[Content revision data]
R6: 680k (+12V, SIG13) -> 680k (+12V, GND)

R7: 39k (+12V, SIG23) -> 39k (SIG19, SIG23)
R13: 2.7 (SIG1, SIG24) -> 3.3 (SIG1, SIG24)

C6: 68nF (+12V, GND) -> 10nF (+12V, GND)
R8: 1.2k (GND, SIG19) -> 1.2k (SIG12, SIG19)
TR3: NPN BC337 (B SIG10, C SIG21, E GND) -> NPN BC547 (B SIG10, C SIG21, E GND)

---

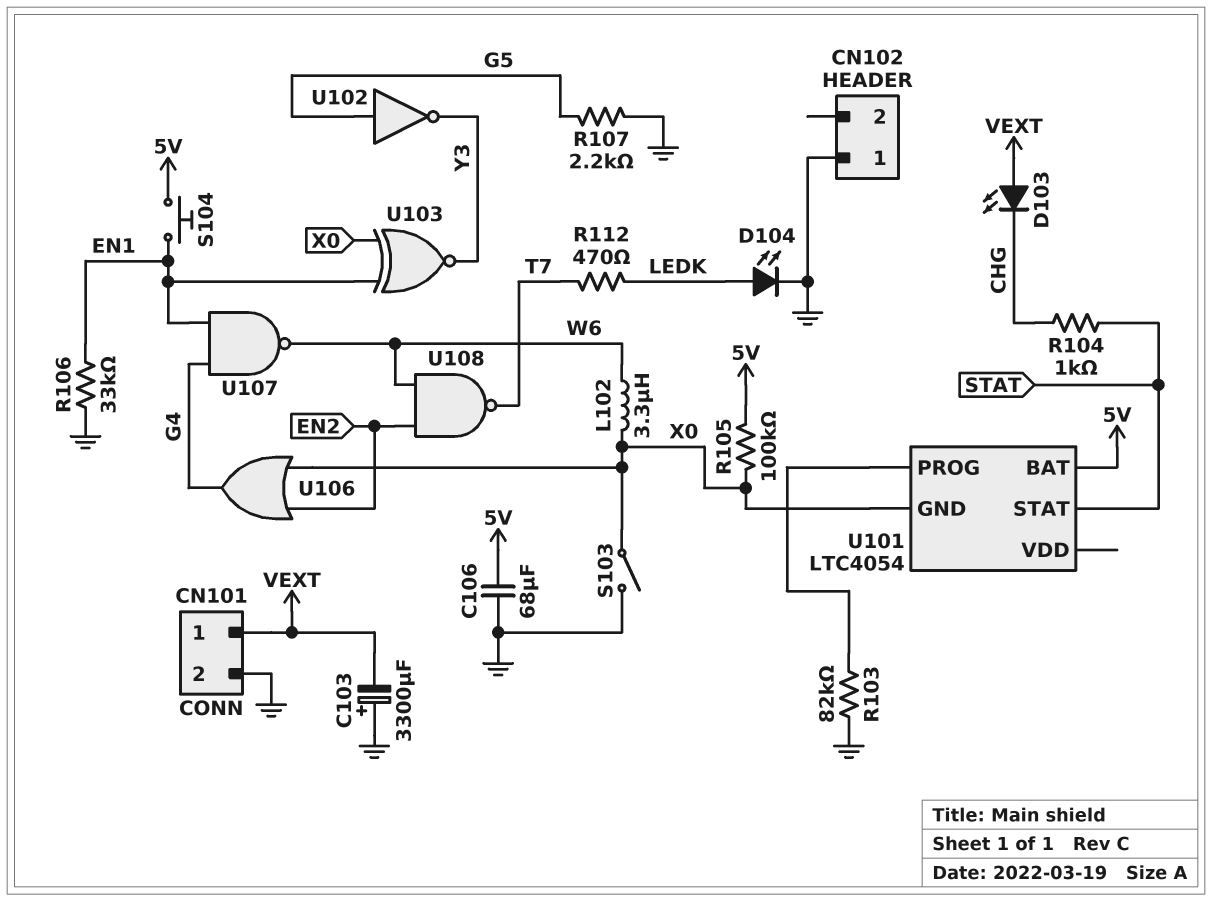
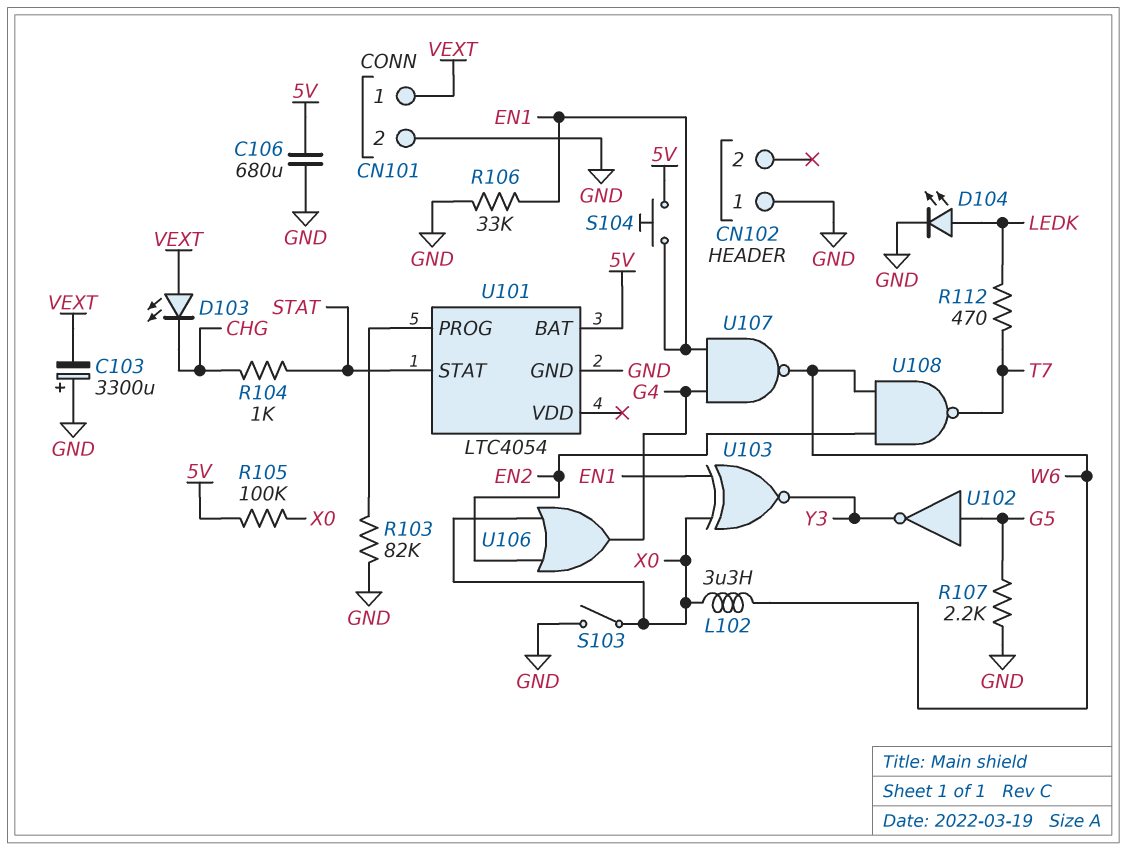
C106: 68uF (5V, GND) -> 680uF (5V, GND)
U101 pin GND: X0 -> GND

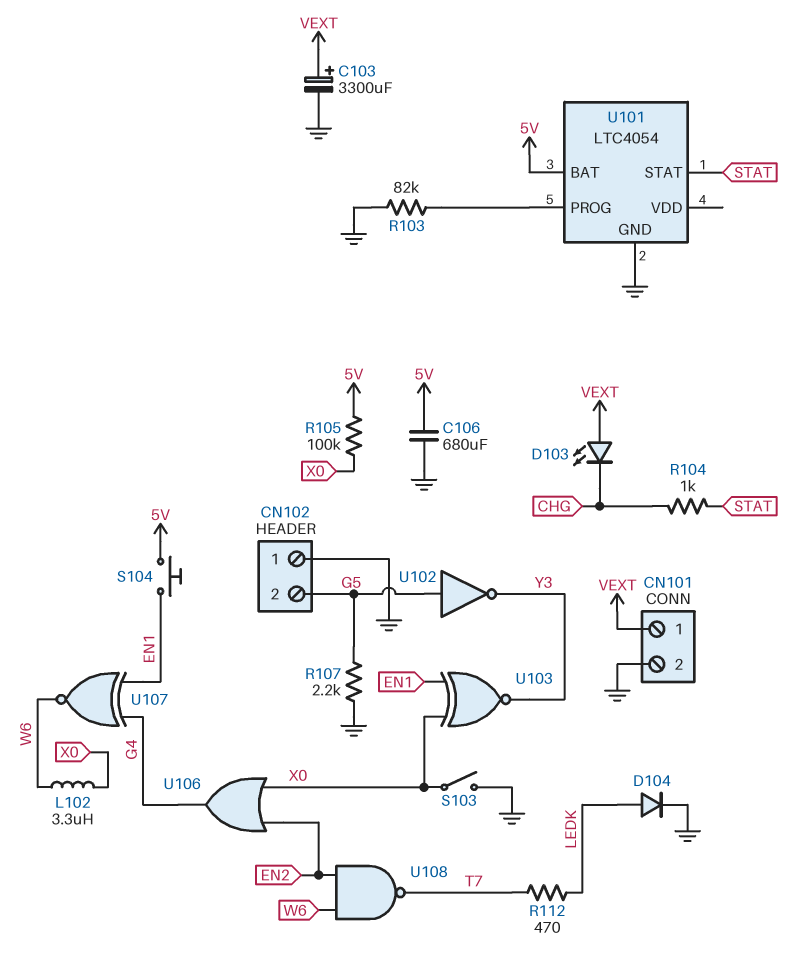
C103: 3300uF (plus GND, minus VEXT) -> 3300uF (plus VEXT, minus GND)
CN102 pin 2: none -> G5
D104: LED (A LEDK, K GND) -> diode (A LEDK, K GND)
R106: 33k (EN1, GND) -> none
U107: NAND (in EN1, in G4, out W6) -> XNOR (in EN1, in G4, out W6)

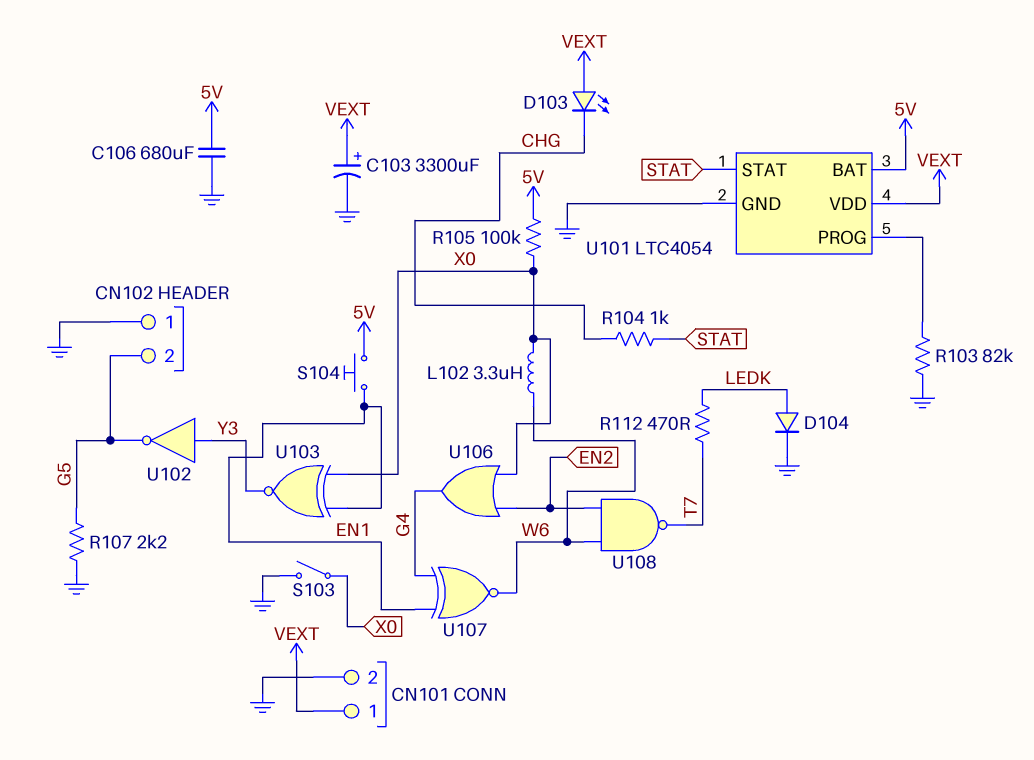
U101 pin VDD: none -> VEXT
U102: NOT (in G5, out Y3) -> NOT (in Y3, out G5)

> _EXERCISE OBJECTIVE_
Your reply should consist solely of the lines above from the line containing "U107: NAND (in" up to and including the line containing "U102: NOT (in", reproduced exactly, minus the pictures.

> _RESPONSE TO THIS EXERCISE_
U107: NAND (in EN1, in G4, out W6) -> XNOR (in EN1, in G4, out W6)

U101 pin VDD: none -> VEXT
U102: NOT (in G5, out Y3) -> NOT (in Y3, out G5)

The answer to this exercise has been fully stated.